__TRY IT__: Write the records out again exactly, leaving no images in.

** EXERCISE DATA follows **

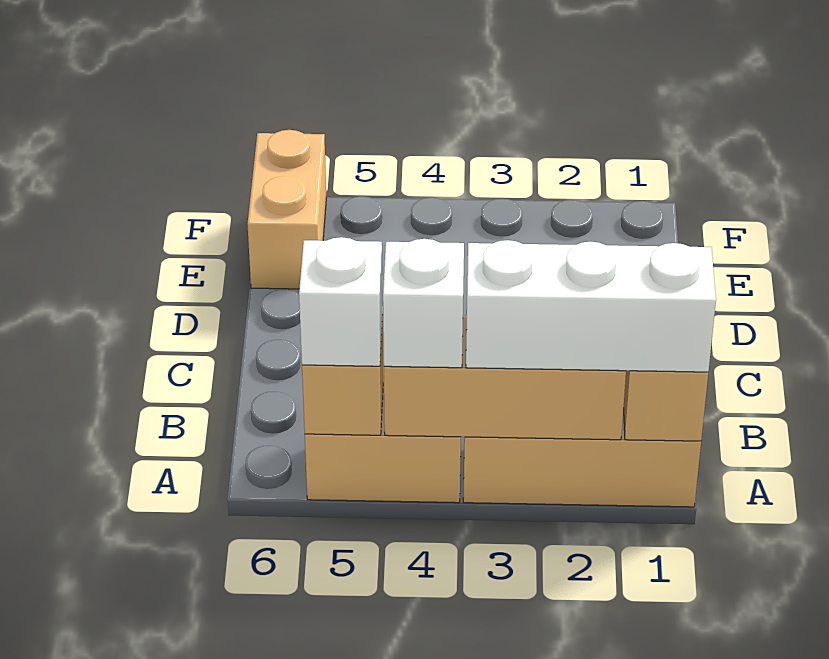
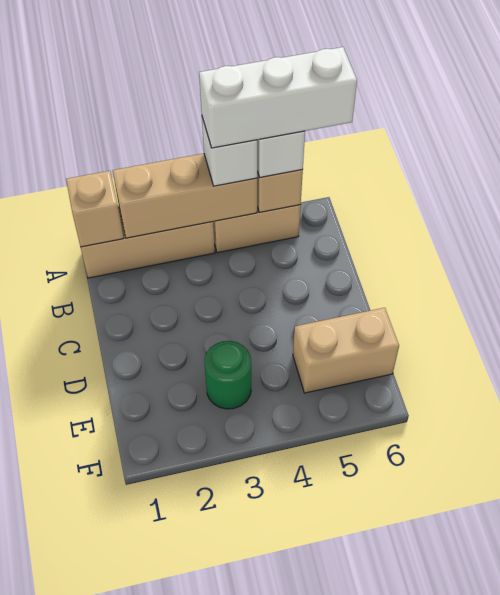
white brick A1:A3 level 3 -> white brick A4:A6 level 4
none -> green round brick E3 level 1
tan brick E6:F6 level 1 -> tan brick E5:E6 level 1

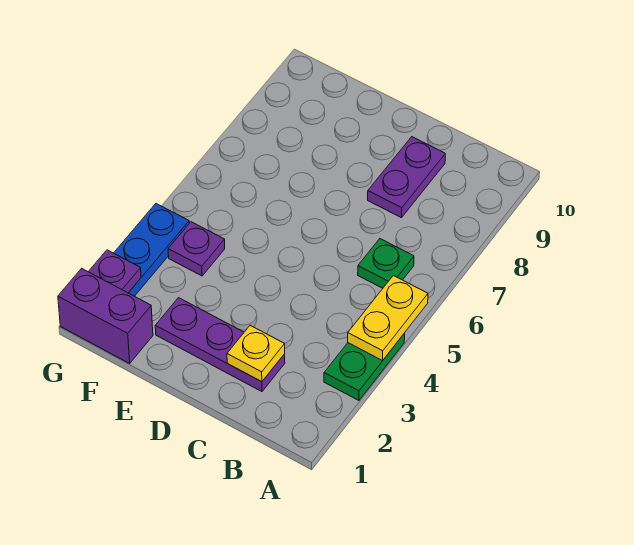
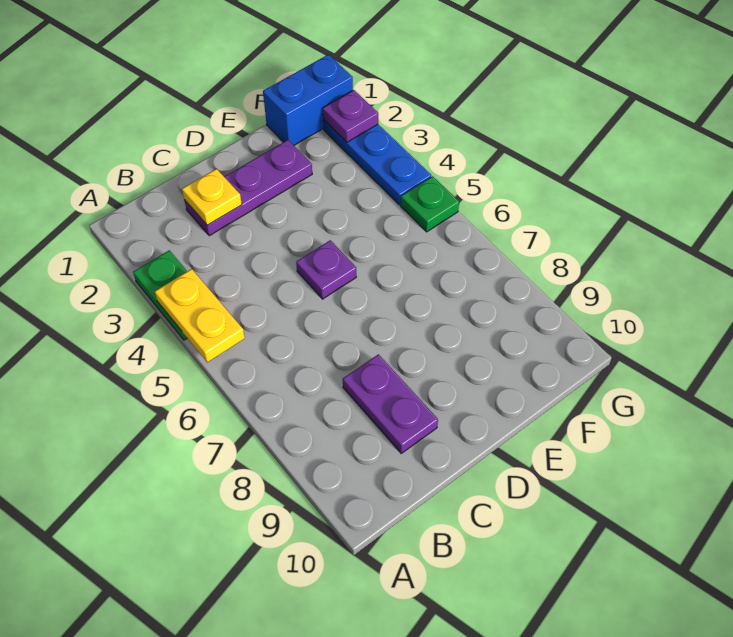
green plate B6 level 1 -> green plate G5 level 1
purple brick F1:G1 level 1 -> blue brick F1:G1 level 1
purple plate F4 level 1 -> purple plate D5 level 1

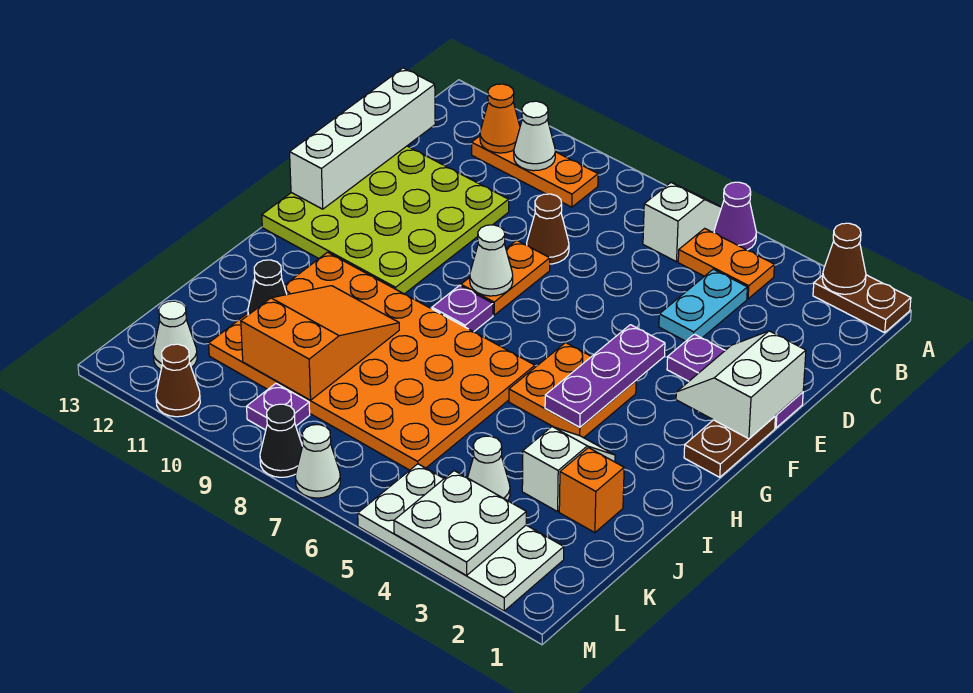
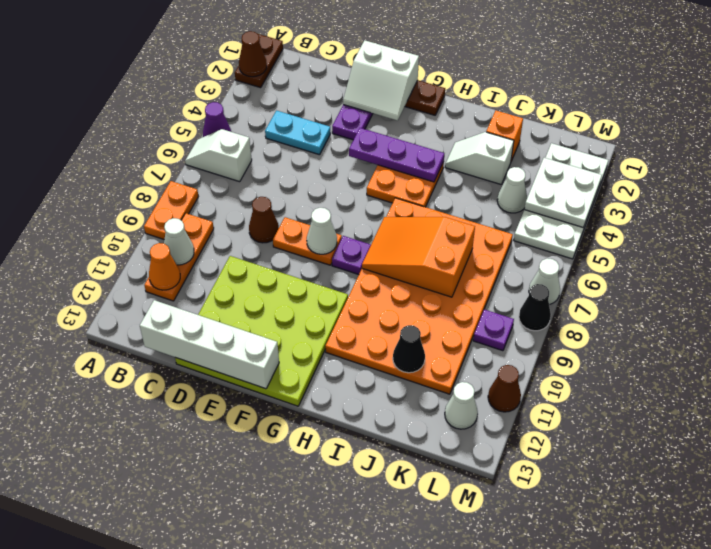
orange plate B4:B5 level 1 -> orange plate A8:A9 level 1
orange slope I9:K10 level 2 top K -> orange slope H7:J8 level 2 top J

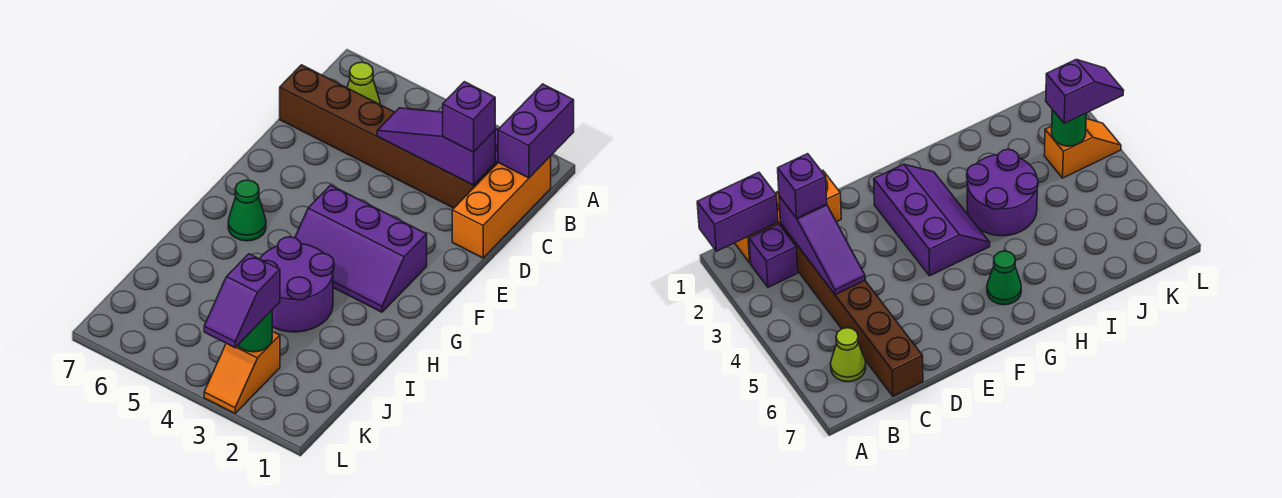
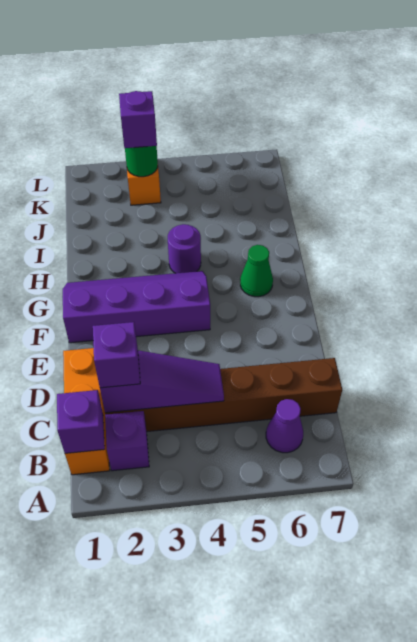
purple brick A1:B1 level 2 -> purple brick B1 level 2
lime cone B6 level 1 -> purple cone B6 level 1
purple slope F2:G4 level 1 top F -> purple slope F1:G4 level 1 top F
purple round brick H3:I4 level 1 -> purple round brick H4 level 1

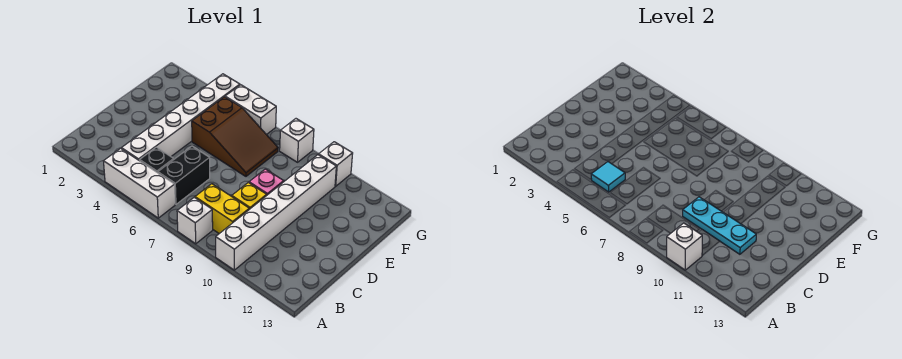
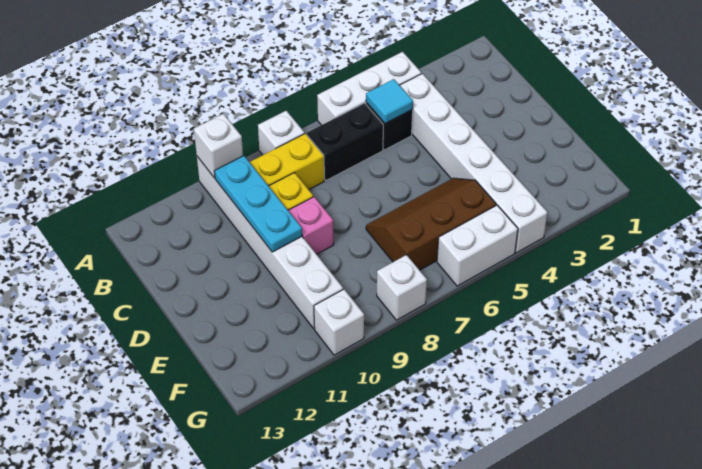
black brick B6:C6 level 1 -> black brick B6:B7 level 1
cyan plate C9:C11 level 2 -> cyan plate B10:D10 level 2
brown slope E5:F7 level 1 top 5 -> brown slope E5:F7 level 1 top F

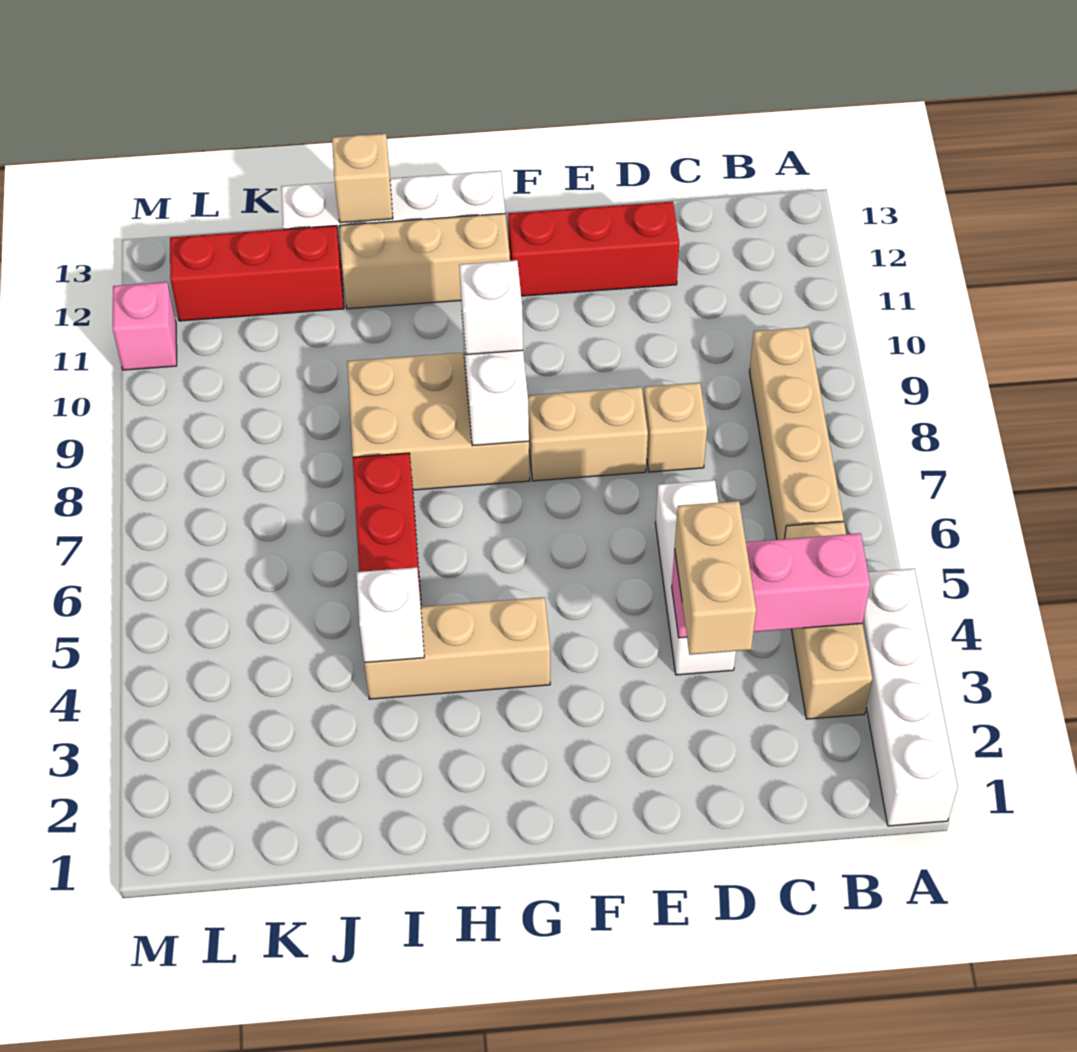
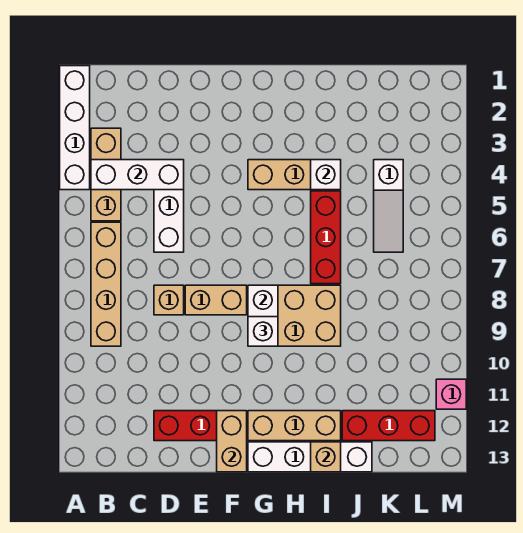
pink brick B4:D4 level 2 -> white brick B4:D4 level 2
tan brick D3:D4 level 3 -> tan brick F12:F13 level 2
none -> white slope K4:K6 level 1 top 4

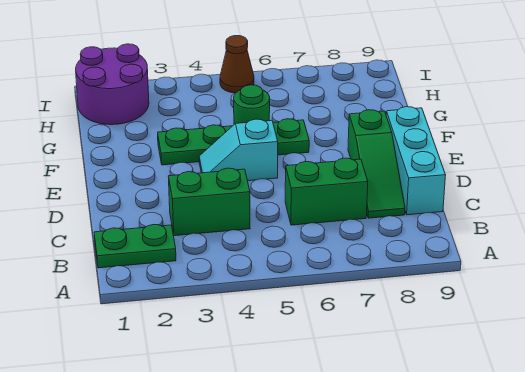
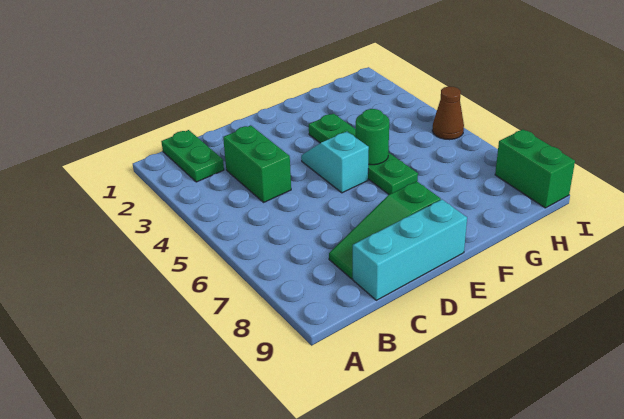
green brick C6:C7 level 1 -> green brick I8:I9 level 1
purple round brick H1:I2 level 1 -> none

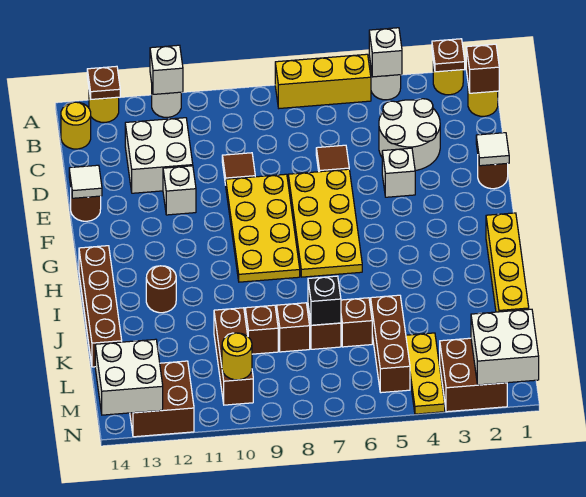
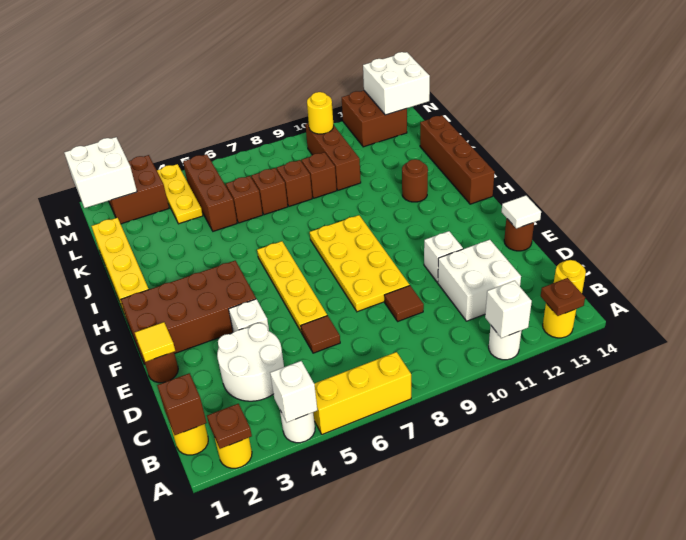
white tile E1 level 2 -> yellow tile E1 level 2
yellow plate E6:H7 level 1 -> yellow plate E6:H6 level 1
none -> brown brick F1:G4 level 1
black brick K7 level 2 -> none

** End of EXERCISE DATA **

__TASK OUTPUT__:
white brick A1:A3 level 3 -> white brick A4:A6 level 4
none -> green round brick E3 level 1
tan brick E6:F6 level 1 -> tan brick E5:E6 level 1

green plate B6 level 1 -> green plate G5 level 1
purple brick F1:G1 level 1 -> blue brick F1:G1 level 1
purple plate F4 level 1 -> purple plate D5 level 1

orange plate B4:B5 level 1 -> orange plate A8:A9 level 1
orange slope I9:K10 level 2 top K -> orange slope H7:J8 level 2 top J

purple brick A1:B1 level 2 -> purple brick B1 level 2
lime cone B6 level 1 -> purple cone B6 level 1
purple slope F2:G4 level 1 top F -> purple slope F1:G4 level 1 top F
purple round brick H3:I4 level 1 -> purple round brick H4 level 1

black brick B6:C6 level 1 -> black brick B6:B7 level 1
cyan plate C9:C11 level 2 -> cyan plate B10:D10 level 2
brown slope E5:F7 level 1 top 5 -> brown slope E5:F7 level 1 top F

pink brick B4:D4 level 2 -> white brick B4:D4 level 2
tan brick D3:D4 level 3 -> tan brick F12:F13 level 2
none -> white slope K4:K6 level 1 top 4

green brick C6:C7 level 1 -> green brick I8:I9 level 1
purple round brick H1:I2 level 1 -> none

white tile E1 level 2 -> yellow tile E1 level 2
yellow plate E6:H7 level 1 -> yellow plate E6:H6 level 1
none -> brown brick F1:G4 level 1
black brick K7 level 2 -> none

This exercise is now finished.